All lines from the entries below that contain the string "blue" should be copied out.

[Opening TASK INPUT section]

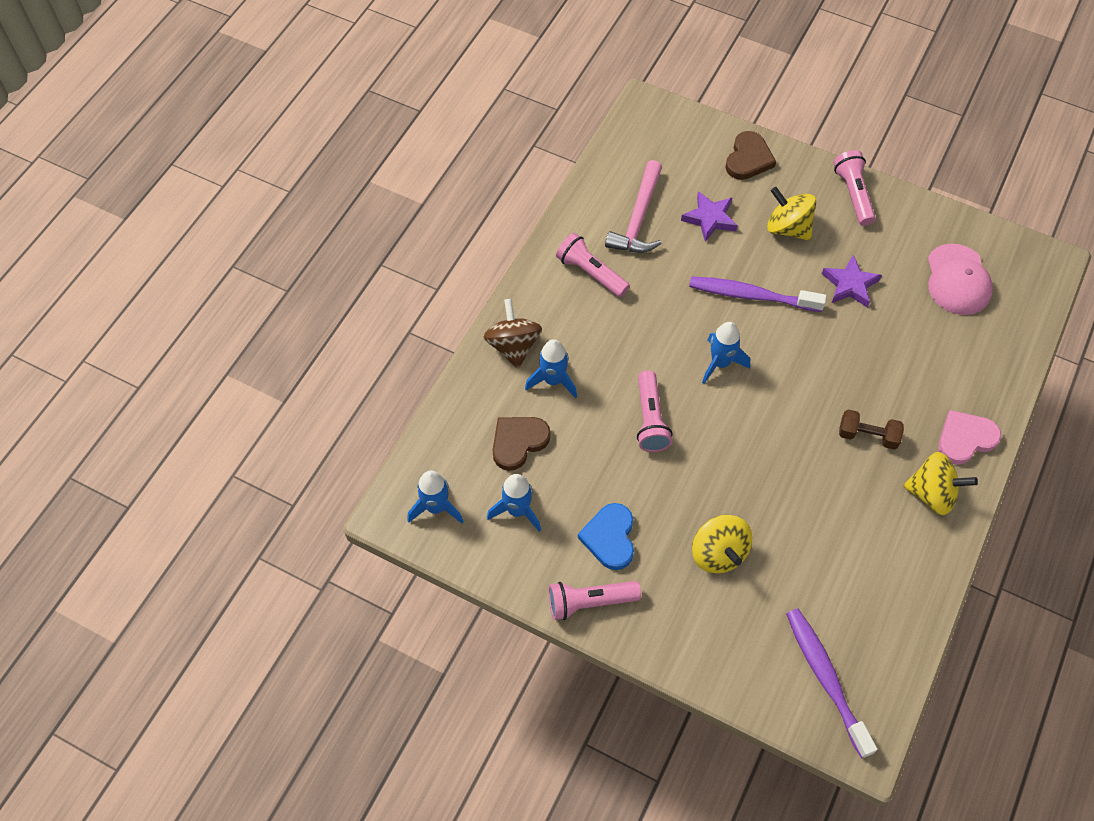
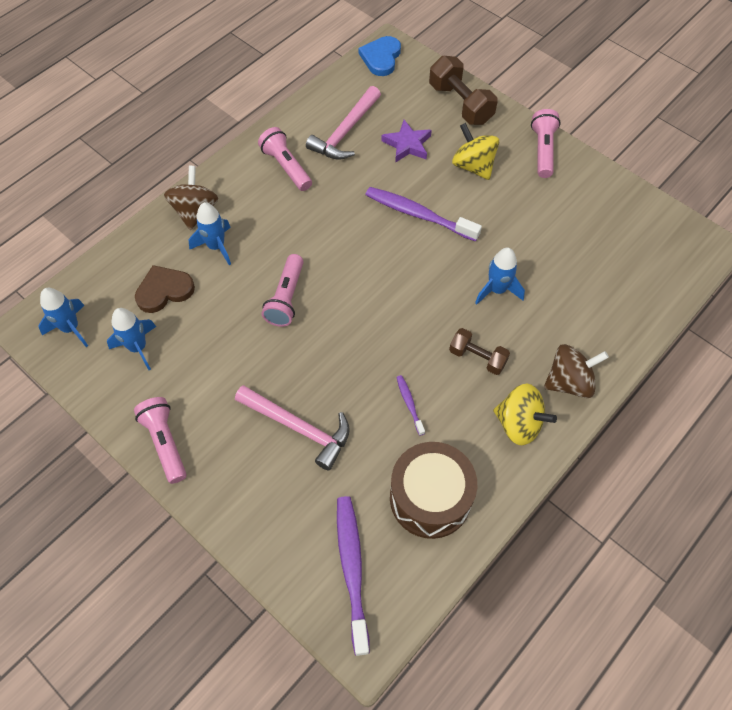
camera: 15 degrees right, 0 degrees up
(589, 602) = (165, 442): pink flashlight -> pink flashlight turned 60 degrees clockwise
(610, 538) = (207, 390): blue heart -> blue heart (381, 58)
(718, 553) = (298, 428): yellow spinning top -> pink hammer
(720, 363) = (368, 265): blue rocket -> blue rocket (497, 290)
(748, 159) = (460, 104): brown heart -> brown dumbbell
(818, 500) = (409, 404): none -> purple toothbrush
(850, 285) = (511, 224): purple star -> none
(874, 589) = (430, 498): none -> brown drum
(957, 280) = (613, 241): pink cap -> none
(965, 439) = (569, 382): pink heart -> brown spinning top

[Closing TASK INPUT section]

TASK RESPONSE:
(610, 538) = (207, 390): blue heart -> blue heart (381, 58)
(720, 363) = (368, 265): blue rocket -> blue rocket (497, 290)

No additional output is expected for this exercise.